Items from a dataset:
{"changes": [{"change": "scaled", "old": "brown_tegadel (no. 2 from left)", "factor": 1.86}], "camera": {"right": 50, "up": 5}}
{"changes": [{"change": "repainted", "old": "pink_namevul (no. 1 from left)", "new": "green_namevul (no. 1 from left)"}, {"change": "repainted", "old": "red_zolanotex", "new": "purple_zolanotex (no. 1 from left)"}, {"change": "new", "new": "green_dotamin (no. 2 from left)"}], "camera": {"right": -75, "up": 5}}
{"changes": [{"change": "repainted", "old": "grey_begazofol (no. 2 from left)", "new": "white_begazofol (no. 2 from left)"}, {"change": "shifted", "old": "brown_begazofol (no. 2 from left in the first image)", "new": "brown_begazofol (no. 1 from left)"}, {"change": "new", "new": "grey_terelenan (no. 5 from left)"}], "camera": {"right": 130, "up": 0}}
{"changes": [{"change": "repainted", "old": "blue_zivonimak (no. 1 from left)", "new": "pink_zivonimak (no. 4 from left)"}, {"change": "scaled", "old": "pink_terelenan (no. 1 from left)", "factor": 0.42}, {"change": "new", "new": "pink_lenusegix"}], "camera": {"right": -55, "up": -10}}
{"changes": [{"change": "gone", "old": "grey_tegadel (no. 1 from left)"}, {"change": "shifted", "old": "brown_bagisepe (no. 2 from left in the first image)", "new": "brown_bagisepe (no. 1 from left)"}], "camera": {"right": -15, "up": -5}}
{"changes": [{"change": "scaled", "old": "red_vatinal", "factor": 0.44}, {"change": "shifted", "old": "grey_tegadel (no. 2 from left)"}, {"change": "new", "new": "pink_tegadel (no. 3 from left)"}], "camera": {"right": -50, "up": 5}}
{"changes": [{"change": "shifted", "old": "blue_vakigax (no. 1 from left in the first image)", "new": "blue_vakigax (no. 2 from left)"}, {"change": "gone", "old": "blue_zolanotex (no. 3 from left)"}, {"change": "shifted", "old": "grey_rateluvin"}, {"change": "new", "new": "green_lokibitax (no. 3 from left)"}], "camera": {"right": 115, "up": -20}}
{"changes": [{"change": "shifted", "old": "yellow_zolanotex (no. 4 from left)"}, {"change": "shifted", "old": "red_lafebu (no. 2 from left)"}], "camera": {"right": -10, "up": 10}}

§ **GOAL OF THE EXERCISE**: Please make an exact copy of every record, leaving nothing out.

§ **ANSWER AREA**:
{"changes": [{"change": "scaled", "old": "brown_tegadel (no. 2 from left)", "factor": 1.86}], "camera": {"right": 50, "up": 5}}
{"changes": [{"change": "repainted", "old": "pink_namevul (no. 1 from left)", "new": "green_namevul (no. 1 from left)"}, {"change": "repainted", "old": "red_zolanotex", "new": "purple_zolanotex (no. 1 from left)"}, {"change": "new", "new": "green_dotamin (no. 2 from left)"}], "camera": {"right": -75, "up": 5}}
{"changes": [{"change": "repainted", "old": "grey_begazofol (no. 2 from left)", "new": "white_begazofol (no. 2 from left)"}, {"change": "shifted", "old": "brown_begazofol (no. 2 from left in the first image)", "new": "brown_begazofol (no. 1 from left)"}, {"change": "new", "new": "grey_terelenan (no. 5 from left)"}], "camera": {"right": 130, "up": 0}}
{"changes": [{"change": "repainted", "old": "blue_zivonimak (no. 1 from left)", "new": "pink_zivonimak (no. 4 from left)"}, {"change": "scaled", "old": "pink_terelenan (no. 1 from left)", "factor": 0.42}, {"change": "new", "new": "pink_lenusegix"}], "camera": {"right": -55, "up": -10}}
{"changes": [{"change": "gone", "old": "grey_tegadel (no. 1 from left)"}, {"change": "shifted", "old": "brown_bagisepe (no. 2 from left in the first image)", "new": "brown_bagisepe (no. 1 from left)"}], "camera": {"right": -15, "up": -5}}
{"changes": [{"change": "scaled", "old": "red_vatinal", "factor": 0.44}, {"change": "shifted", "old": "grey_tegadel (no. 2 from left)"}, {"change": "new", "new": "pink_tegadel (no. 3 from left)"}], "camera": {"right": -50, "up": 5}}
{"changes": [{"change": "shifted", "old": "blue_vakigax (no. 1 from left in the first image)", "new": "blue_vakigax (no. 2 from left)"}, {"change": "gone", "old": "blue_zolanotex (no. 3 from left)"}, {"change": "shifted", "old": "grey_rateluvin"}, {"change": "new", "new": "green_lokibitax (no. 3 from left)"}], "camera": {"right": 115, "up": -20}}
{"changes": [{"change": "shifted", "old": "yellow_zolanotex (no. 4 from left)"}, {"change": "shifted", "old": "red_lafebu (no. 2 from left)"}], "camera": {"right": -10, "up": 10}}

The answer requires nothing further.